> _Prompt_: No pictures in the copy, please: retype all the records exactly.

> _Provided data_:
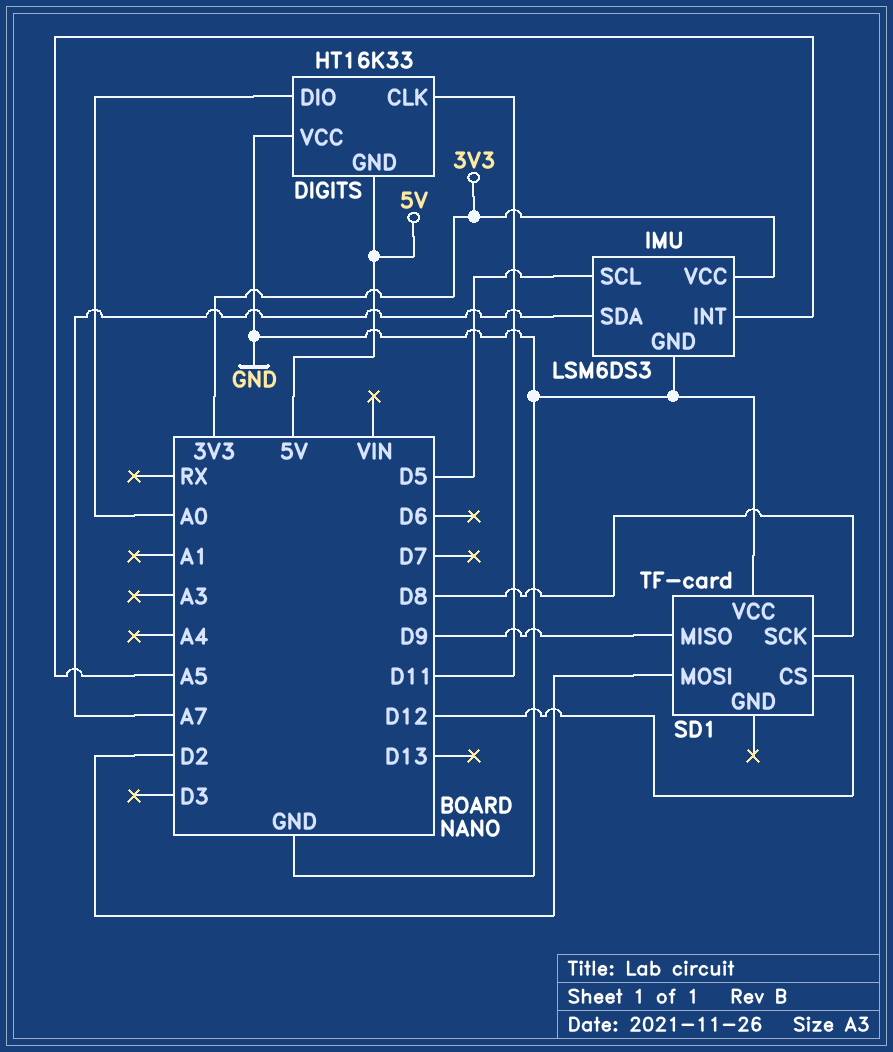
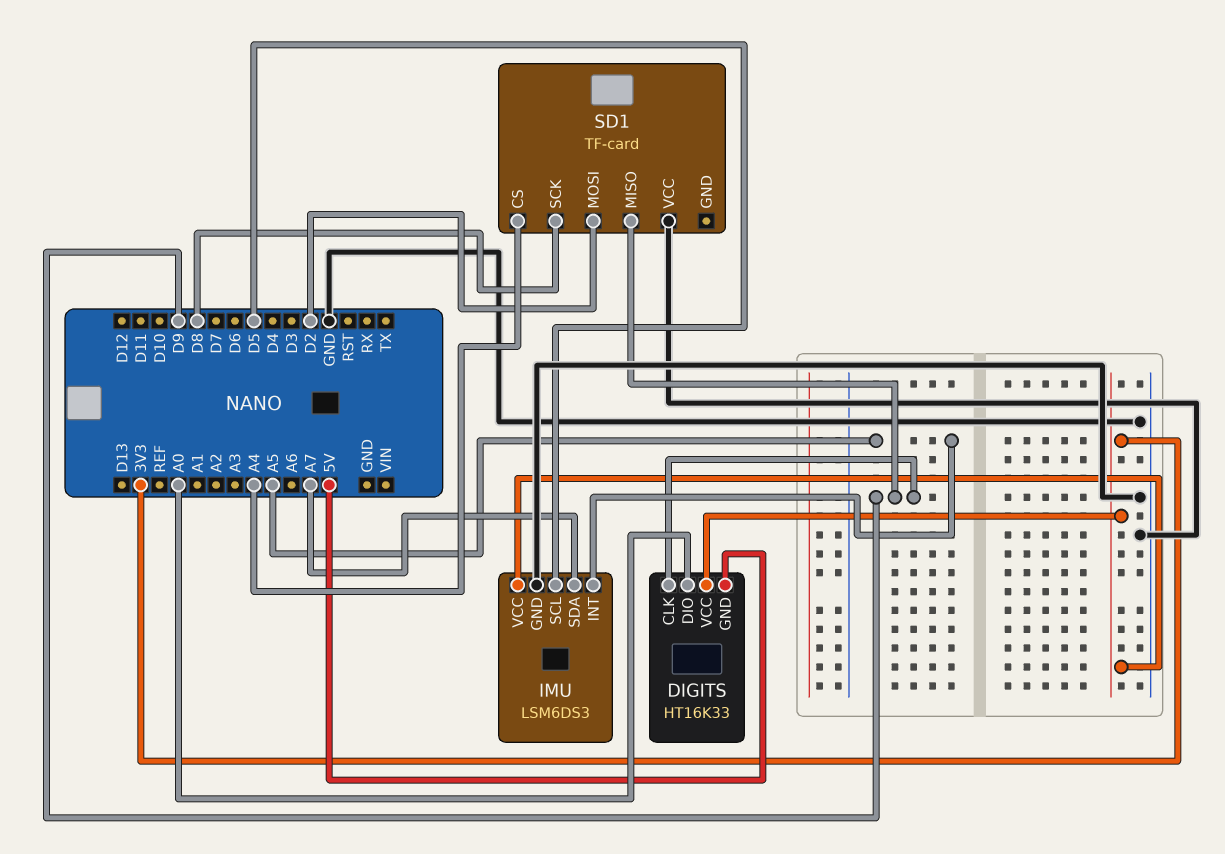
DIGITS pin CLK: D11 -> D9
DIGITS pin VCC: GND -> 3V3
SD1 pin CS: D12 -> A4

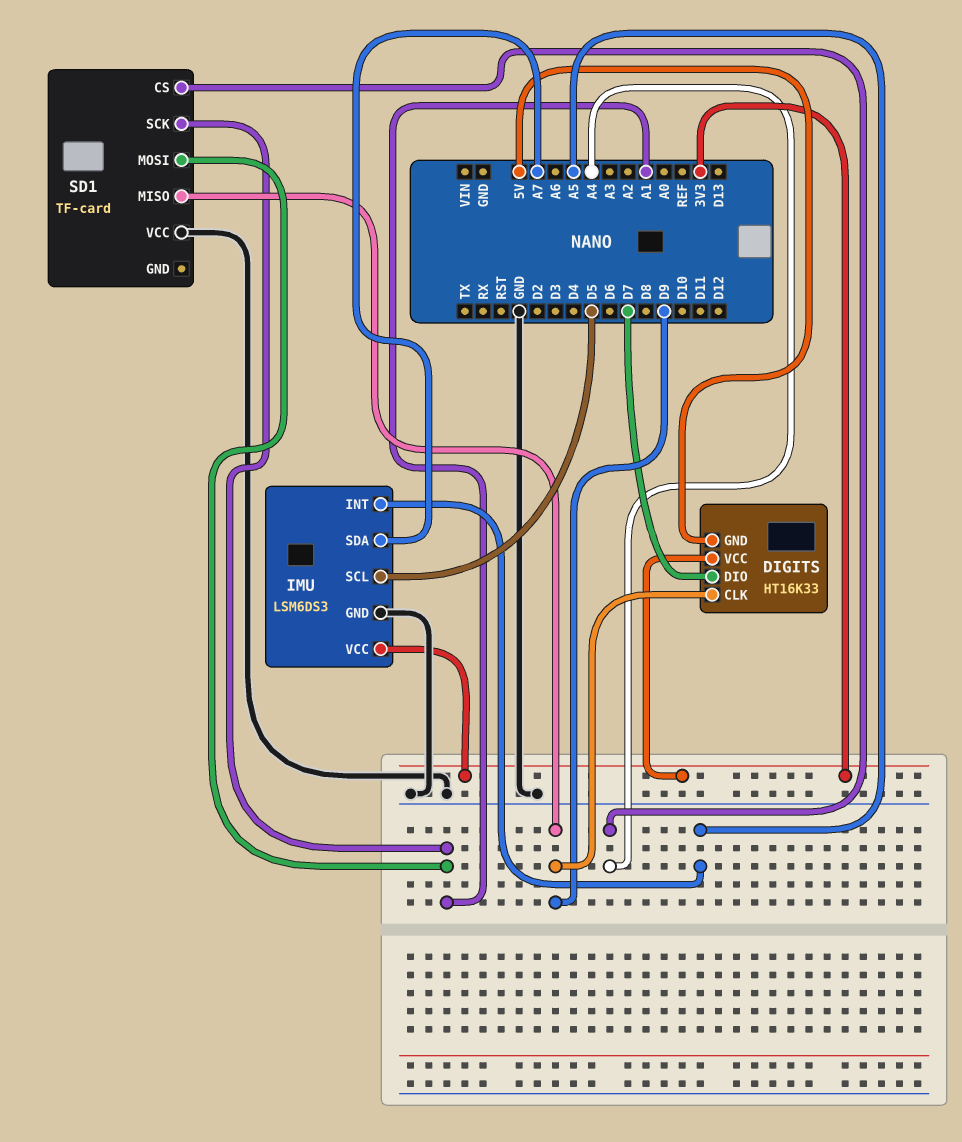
DIGITS pin DIO: A0 -> D7
SD1 pin MOSI: D2 -> A1
SD1 pin SCK: D8 -> A1

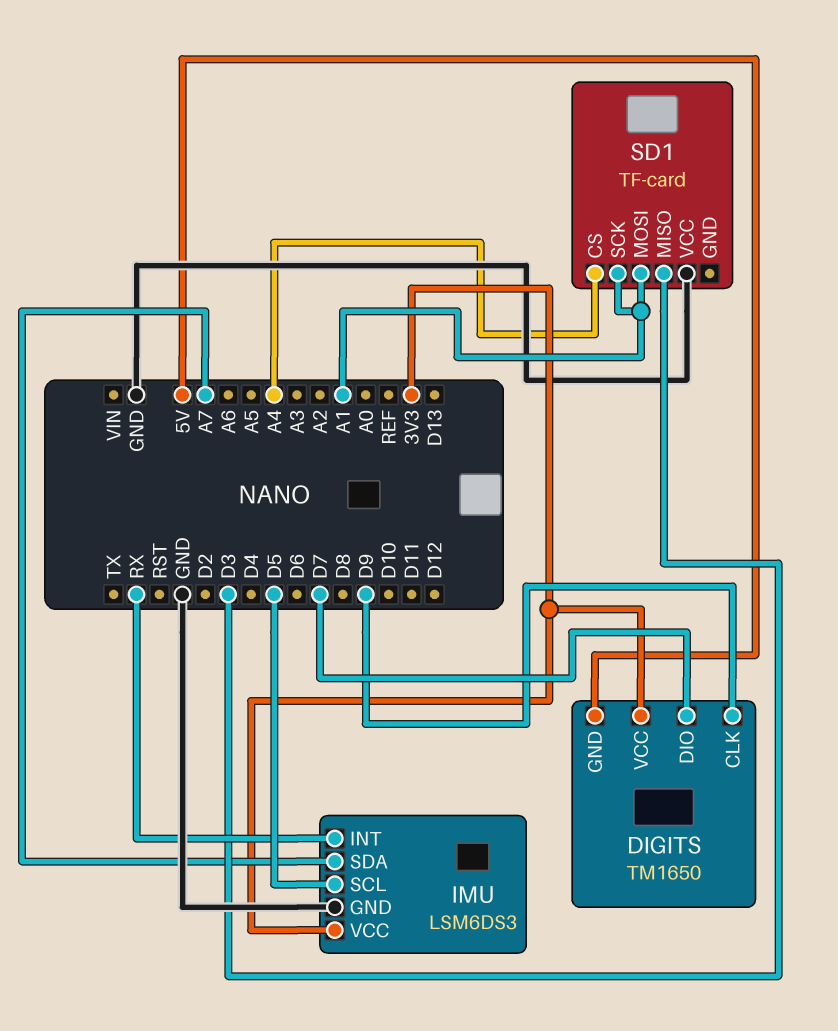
DIGITS: HT16K33 -> TM1650
IMU pin INT: A5 -> RX
SD1 pin MISO: D9 -> D3

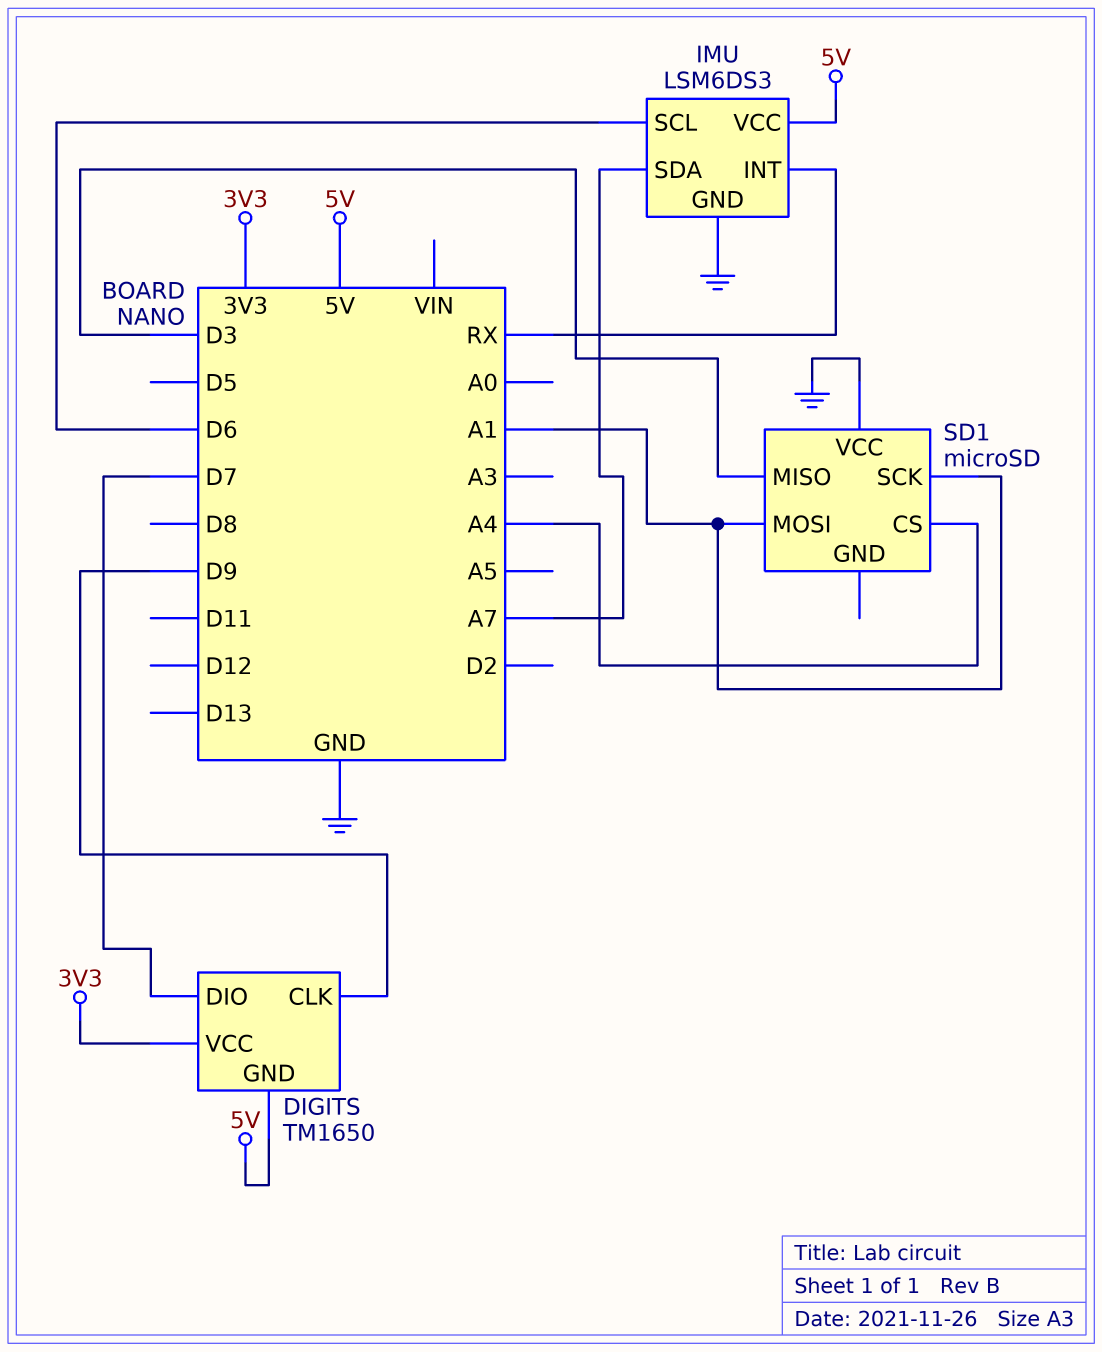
IMU pin SCL: D5 -> D6
IMU pin VCC: 3V3 -> 5V
SD1: TF-card -> microSD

> _Your solution_:
DIGITS pin CLK: D11 -> D9
DIGITS pin VCC: GND -> 3V3
SD1 pin CS: D12 -> A4

DIGITS pin DIO: A0 -> D7
SD1 pin MOSI: D2 -> A1
SD1 pin SCK: D8 -> A1

DIGITS: HT16K33 -> TM1650
IMU pin INT: A5 -> RX
SD1 pin MISO: D9 -> D3

IMU pin SCL: D5 -> D6
IMU pin VCC: 3V3 -> 5V
SD1: TF-card -> microSD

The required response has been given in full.